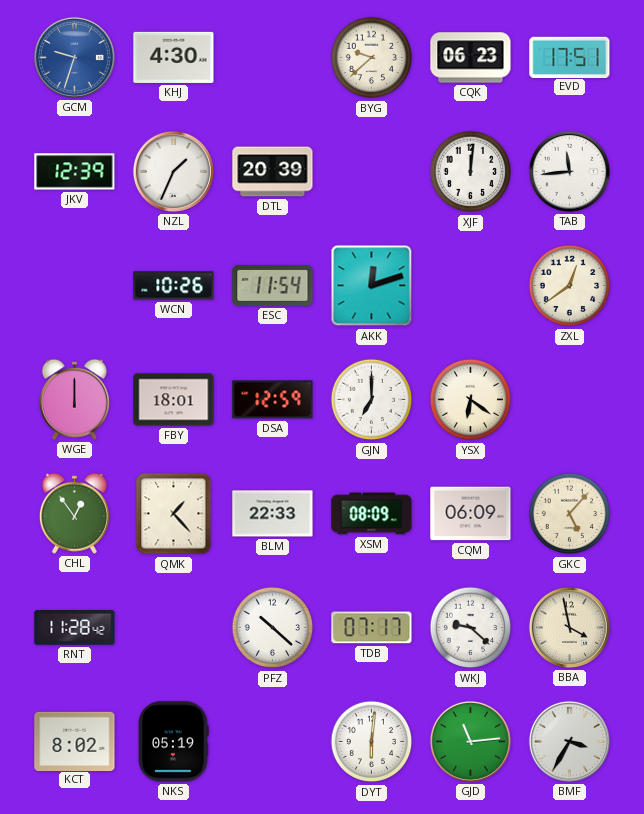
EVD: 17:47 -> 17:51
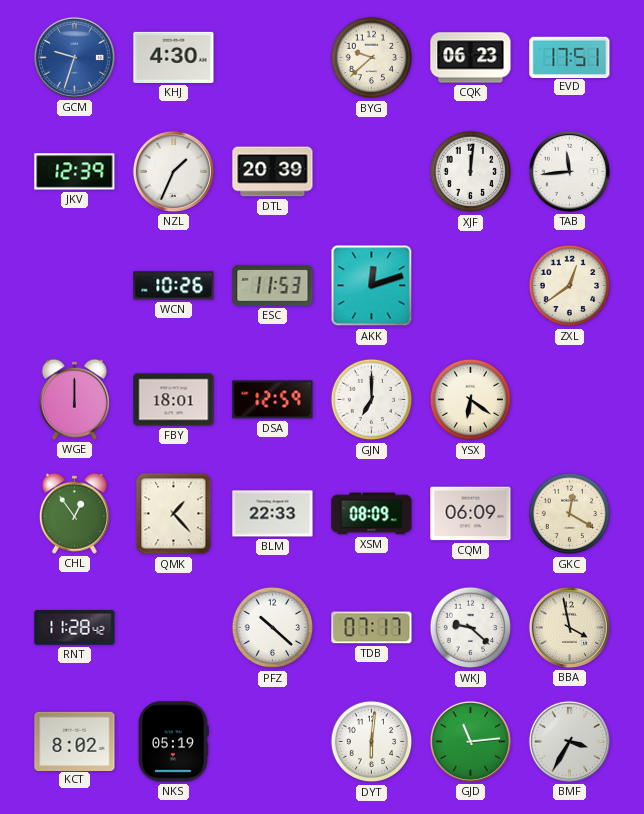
ESC: 11:54 -> 11:53
GKC: 5:07 -> 12:20
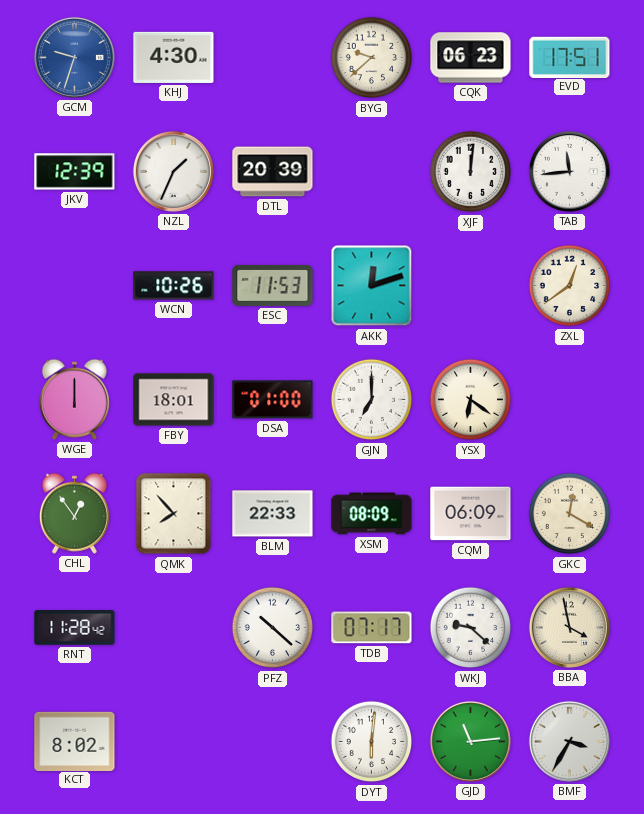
DSA: 12:59 -> 01:00
QMK: 1:23 -> 7:53
NKS: 05:19 -> none
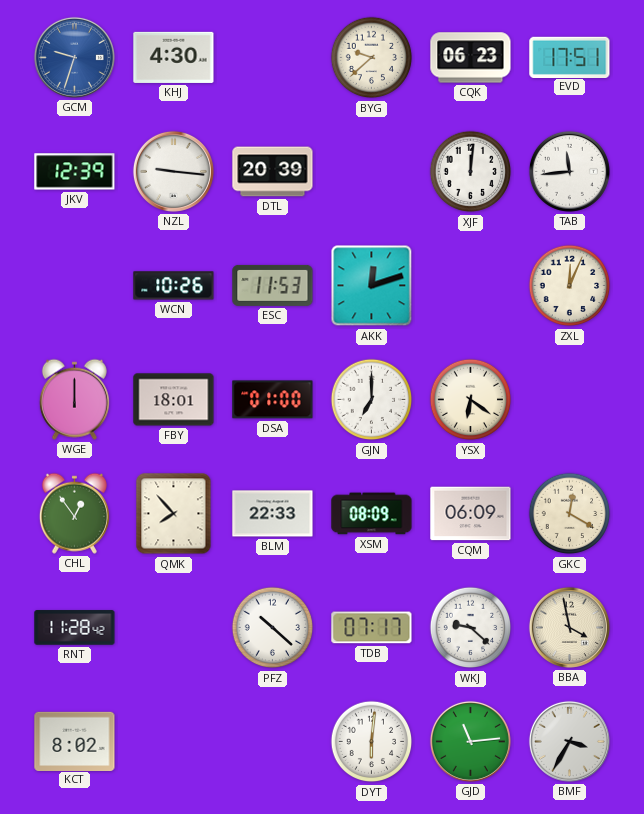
NZL: 1:34 -> 9:16
ZXL: 12:39 -> 12:04
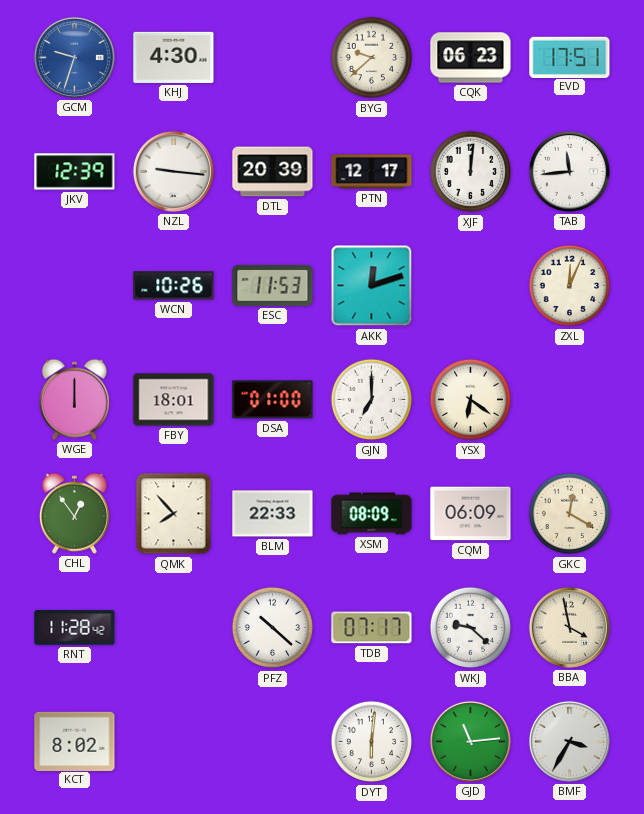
PTN: none -> 12:17
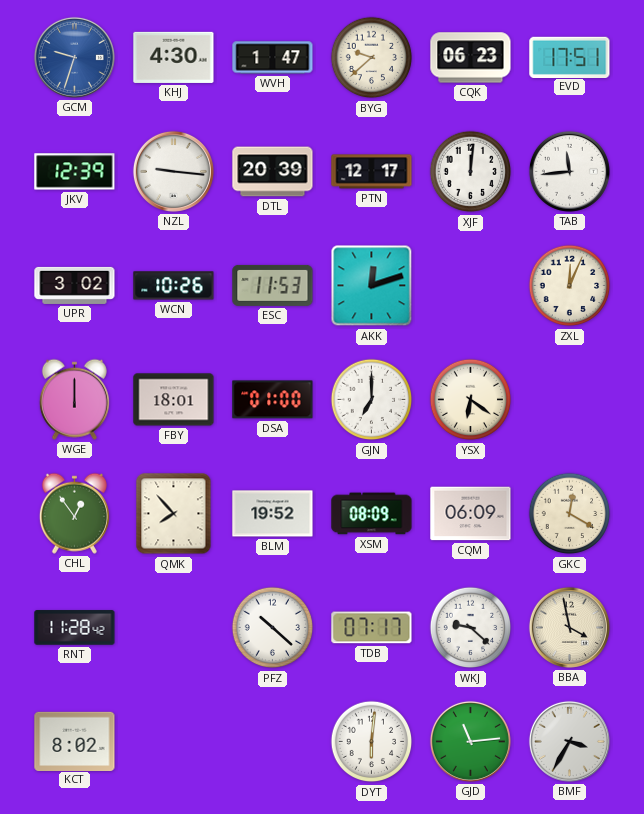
WVH: none -> 1:47
UPR: none -> 3:02
BLM: 22:33 -> 19:52
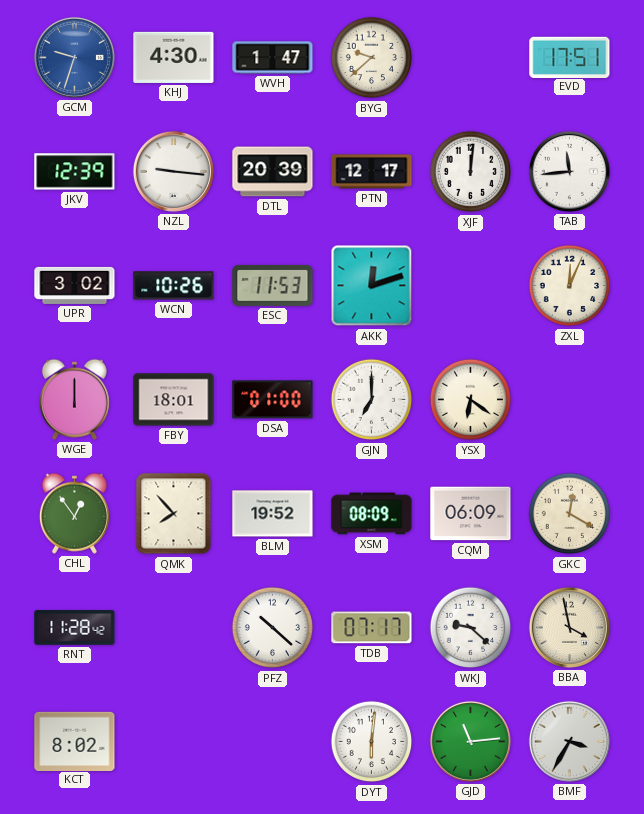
CQK: 06:23 -> none
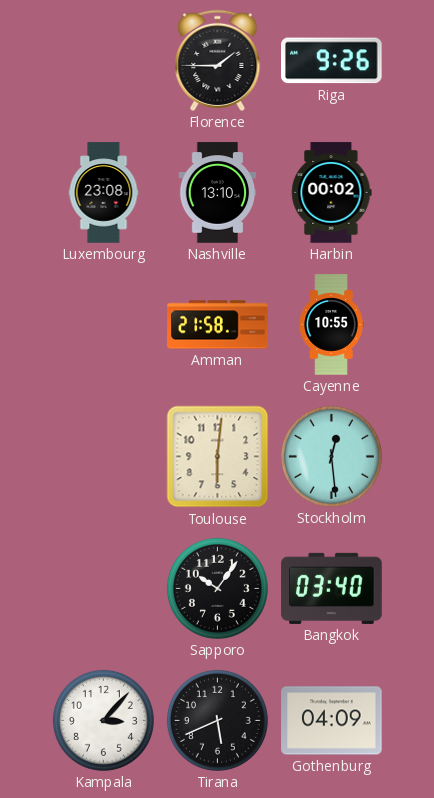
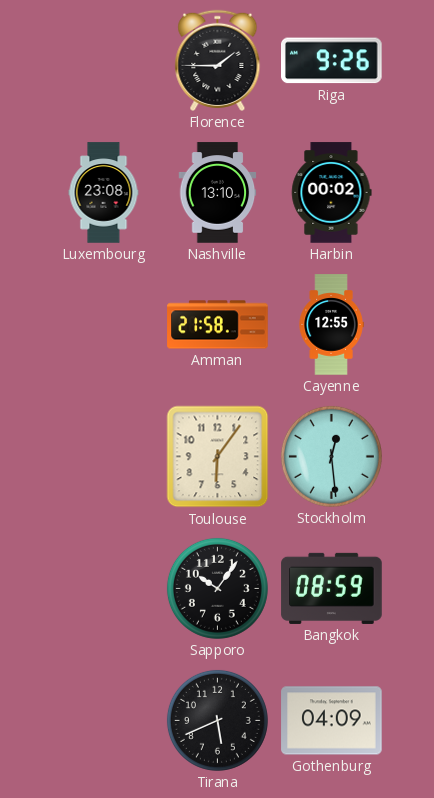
Cayenne: 10:55 -> 12:55
Toulouse: 6:01 -> 6:06
Bangkok: 03:40 -> 08:59
Kampala: 3:07 -> none
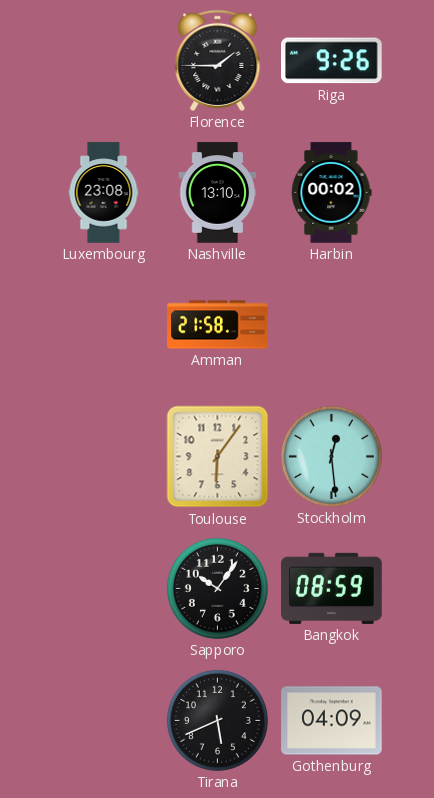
Cayenne: 12:55 -> none
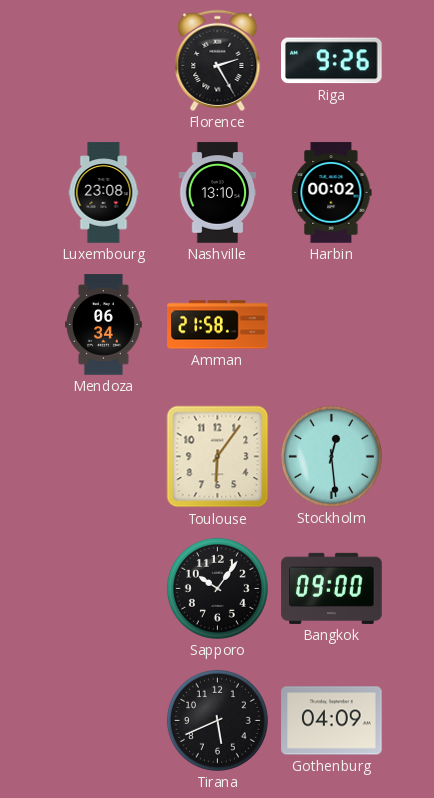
Florence: 1:45 -> 2:25
Mendoza: none -> 06:34
Bangkok: 08:59 -> 09:00
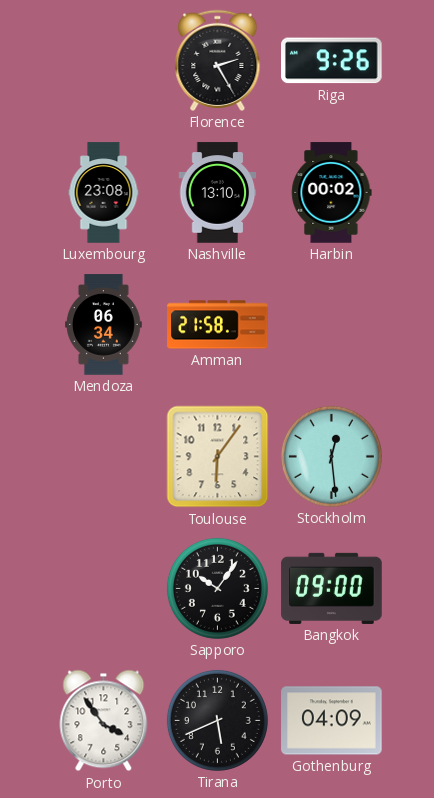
Porto: none -> 3:54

- [WHAT IS ASKED]: Rewrite the whole listing above, changing every "none" to "no time" and keeping everything else the same. Leave out the picture lines.

- [TASK RESULT]:
EVD: 17:47 -> 17:51
ESC: 11:54 -> 11:53
GKC: 5:07 -> 12:20
DSA: 12:59 -> 01:00
QMK: 1:23 -> 7:53
NKS: 05:19 -> no time
NZL: 1:34 -> 9:16
ZXL: 12:39 -> 12:04
PTN: no time -> 12:17
WVH: no time -> 1:47
UPR: no time -> 3:02
BLM: 22:33 -> 19:52
CQK: 06:23 -> no time
Cayenne: 10:55 -> 12:55
Toulouse: 6:01 -> 6:06
Bangkok: 03:40 -> 08:59
Kampala: 3:07 -> no time
Cayenne: 12:55 -> no time
Florence: 1:45 -> 2:25
Mendoza: no time -> 06:34
Bangkok: 08:59 -> 09:00
Porto: no time -> 3:54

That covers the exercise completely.